┌────────
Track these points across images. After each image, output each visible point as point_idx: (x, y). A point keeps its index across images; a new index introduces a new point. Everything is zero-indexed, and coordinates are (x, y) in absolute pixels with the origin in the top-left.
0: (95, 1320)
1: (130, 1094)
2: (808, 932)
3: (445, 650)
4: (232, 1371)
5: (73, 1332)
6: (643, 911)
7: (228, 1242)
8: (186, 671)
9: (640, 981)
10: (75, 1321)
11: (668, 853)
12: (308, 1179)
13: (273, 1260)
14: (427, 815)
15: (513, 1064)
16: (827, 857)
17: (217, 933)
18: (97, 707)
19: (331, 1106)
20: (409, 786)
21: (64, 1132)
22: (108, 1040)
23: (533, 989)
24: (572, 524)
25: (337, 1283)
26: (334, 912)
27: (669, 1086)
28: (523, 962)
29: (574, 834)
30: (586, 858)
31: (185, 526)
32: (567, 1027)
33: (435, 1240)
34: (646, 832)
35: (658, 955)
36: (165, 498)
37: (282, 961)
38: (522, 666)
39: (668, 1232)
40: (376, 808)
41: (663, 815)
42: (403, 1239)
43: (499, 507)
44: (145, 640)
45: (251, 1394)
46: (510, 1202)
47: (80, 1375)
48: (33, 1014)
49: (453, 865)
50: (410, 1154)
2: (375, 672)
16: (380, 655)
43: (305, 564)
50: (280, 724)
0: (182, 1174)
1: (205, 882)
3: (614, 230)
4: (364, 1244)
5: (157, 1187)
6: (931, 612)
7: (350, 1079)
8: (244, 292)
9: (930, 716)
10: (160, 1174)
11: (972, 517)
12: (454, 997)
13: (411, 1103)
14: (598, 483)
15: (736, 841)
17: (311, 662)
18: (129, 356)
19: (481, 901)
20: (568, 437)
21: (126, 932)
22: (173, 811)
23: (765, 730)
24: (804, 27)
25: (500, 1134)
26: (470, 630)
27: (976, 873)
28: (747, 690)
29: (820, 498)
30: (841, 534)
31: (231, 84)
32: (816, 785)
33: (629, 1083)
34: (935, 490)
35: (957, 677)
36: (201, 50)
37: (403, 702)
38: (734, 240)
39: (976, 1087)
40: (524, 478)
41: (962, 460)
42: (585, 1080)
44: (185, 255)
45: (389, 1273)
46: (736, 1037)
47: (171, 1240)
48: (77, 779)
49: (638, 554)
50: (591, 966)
└────────
_YOUR OBJECTIVE:_
Render every line of the listing above as a Markdown table with the columns Row and Line. Number the lines in order and skip any blank ones.

_FULL OUTPUT:_
| Row | Line |
|---|---|
| 1 | Track these points across images. After each image, output each visible point as point_idx: (x, y). A point keeps its index across images; a new index introduces a new point. Everything is zero-indexed, and coordinates are (x, y) in absolute pixels with the origin in the top-left. |
| 2 | 0: (95, 1320) |
| 3 | 1: (130, 1094) |
| 4 | 2: (808, 932) |
| 5 | 3: (445, 650) |
| 6 | 4: (232, 1371) |
| 7 | 5: (73, 1332) |
| 8 | 6: (643, 911) |
| 9 | 7: (228, 1242) |
| 10 | 8: (186, 671) |
| 11 | 9: (640, 981) |
| 12 | 10: (75, 1321) |
| 13 | 11: (668, 853) |
| 14 | 12: (308, 1179) |
| 15 | 13: (273, 1260) |
| 16 | 14: (427, 815) |
| 17 | 15: (513, 1064) |
| 18 | 16: (827, 857) |
| 19 | 17: (217, 933) |
| 20 | 18: (97, 707) |
| 21 | 19: (331, 1106) |
| 22 | 20: (409, 786) |
| 23 | 21: (64, 1132) |
| 24 | 22: (108, 1040) |
| 25 | 23: (533, 989) |
| 26 | 24: (572, 524) |
| 27 | 25: (337, 1283) |
| 28 | 26: (334, 912) |
| 29 | 27: (669, 1086) |
| 30 | 28: (523, 962) |
| 31 | 29: (574, 834) |
| 32 | 30: (586, 858) |
| 33 | 31: (185, 526) |
| 34 | 32: (567, 1027) |
| 35 | 33: (435, 1240) |
| 36 | 34: (646, 832) |
| 37 | 35: (658, 955) |
| 38 | 36: (165, 498) |
| 39 | 37: (282, 961) |
| 40 | 38: (522, 666) |
| 41 | 39: (668, 1232) |
| 42 | 40: (376, 808) |
| 43 | 41: (663, 815) |
| 44 | 42: (403, 1239) |
| 45 | 43: (499, 507) |
| 46 | 44: (145, 640) |
| 47 | 45: (251, 1394) |
| 48 | 46: (510, 1202) |
| 49 | 47: (80, 1375) |
| 50 | 48: (33, 1014) |
| 51 | 49: (453, 865) |
| 52 | 50: (410, 1154) |
| 53 | 2: (375, 672) |
| 54 | 16: (380, 655) |
| 55 | 43: (305, 564) |
| 56 | 50: (280, 724) |
| 57 | 0: (182, 1174) |
| 58 | 1: (205, 882) |
| 59 | 3: (614, 230) |
| 60 | 4: (364, 1244) |
| 61 | 5: (157, 1187) |
| 62 | 6: (931, 612) |
| 63 | 7: (350, 1079) |
| 64 | 8: (244, 292) |
| 65 | 9: (930, 716) |
| 66 | 10: (160, 1174) |
| 67 | 11: (972, 517) |
| 68 | 12: (454, 997) |
| 69 | 13: (411, 1103) |
| 70 | 14: (598, 483) |
| 71 | 15: (736, 841) |
| 72 | 17: (311, 662) |
| 73 | 18: (129, 356) |
| 74 | 19: (481, 901) |
| 75 | 20: (568, 437) |
| 76 | 21: (126, 932) |
| 77 | 22: (173, 811) |
| 78 | 23: (765, 730) |
| 79 | 24: (804, 27) |
| 80 | 25: (500, 1134) |
| 81 | 26: (470, 630) |
| 82 | 27: (976, 873) |
| 83 | 28: (747, 690) |
| 84 | 29: (820, 498) |
| 85 | 30: (841, 534) |
| 86 | 31: (231, 84) |
| 87 | 32: (816, 785) |
| 88 | 33: (629, 1083) |
| 89 | 34: (935, 490) |
| 90 | 35: (957, 677) |
| 91 | 36: (201, 50) |
| 92 | 37: (403, 702) |
| 93 | 38: (734, 240) |
| 94 | 39: (976, 1087) |
| 95 | 40: (524, 478) |
| 96 | 41: (962, 460) |
| 97 | 42: (585, 1080) |
| 98 | 44: (185, 255) |
| 99 | 45: (389, 1273) |
| 100 | 46: (736, 1037) |
| 101 | 47: (171, 1240) |
| 102 | 48: (77, 779) |
| 103 | 49: (638, 554) |
| 104 | 50: (591, 966) |